**Required work**. For each line in the records that contains "counterclockwise", make a copy.

[Start of section]

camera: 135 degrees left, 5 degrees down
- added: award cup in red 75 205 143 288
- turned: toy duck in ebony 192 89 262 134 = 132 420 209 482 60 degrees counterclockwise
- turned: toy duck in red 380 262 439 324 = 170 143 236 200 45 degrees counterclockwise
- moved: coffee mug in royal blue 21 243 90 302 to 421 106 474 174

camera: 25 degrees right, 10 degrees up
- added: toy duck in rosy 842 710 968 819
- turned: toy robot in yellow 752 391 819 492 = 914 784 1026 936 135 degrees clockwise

[End of section]
[Start of section]

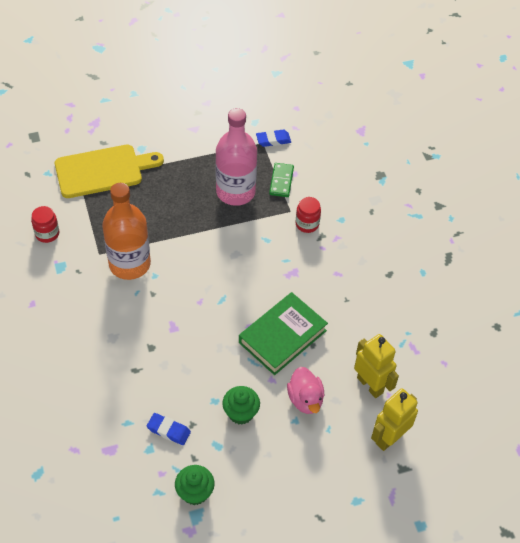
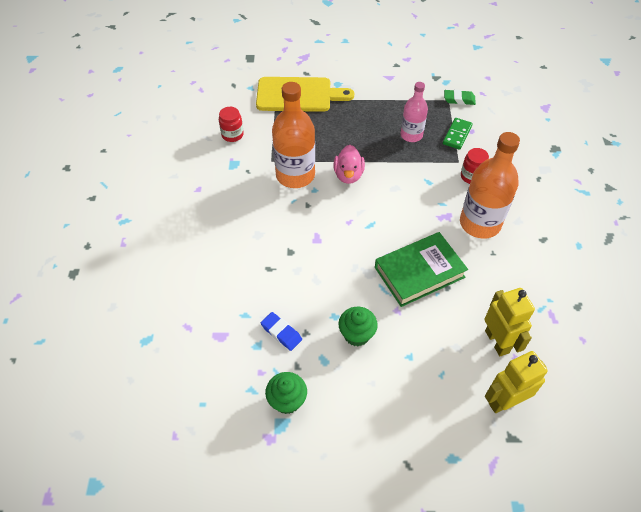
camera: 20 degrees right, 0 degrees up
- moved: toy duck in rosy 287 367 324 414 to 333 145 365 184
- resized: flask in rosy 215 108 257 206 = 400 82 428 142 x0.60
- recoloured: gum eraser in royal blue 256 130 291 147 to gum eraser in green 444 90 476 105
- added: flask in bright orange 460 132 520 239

[End of section]

**Reply**.
- turned: toy duck in ebony 192 89 262 134 = 132 420 209 482 60 degrees counterclockwise
- turned: toy duck in red 380 262 439 324 = 170 143 236 200 45 degrees counterclockwise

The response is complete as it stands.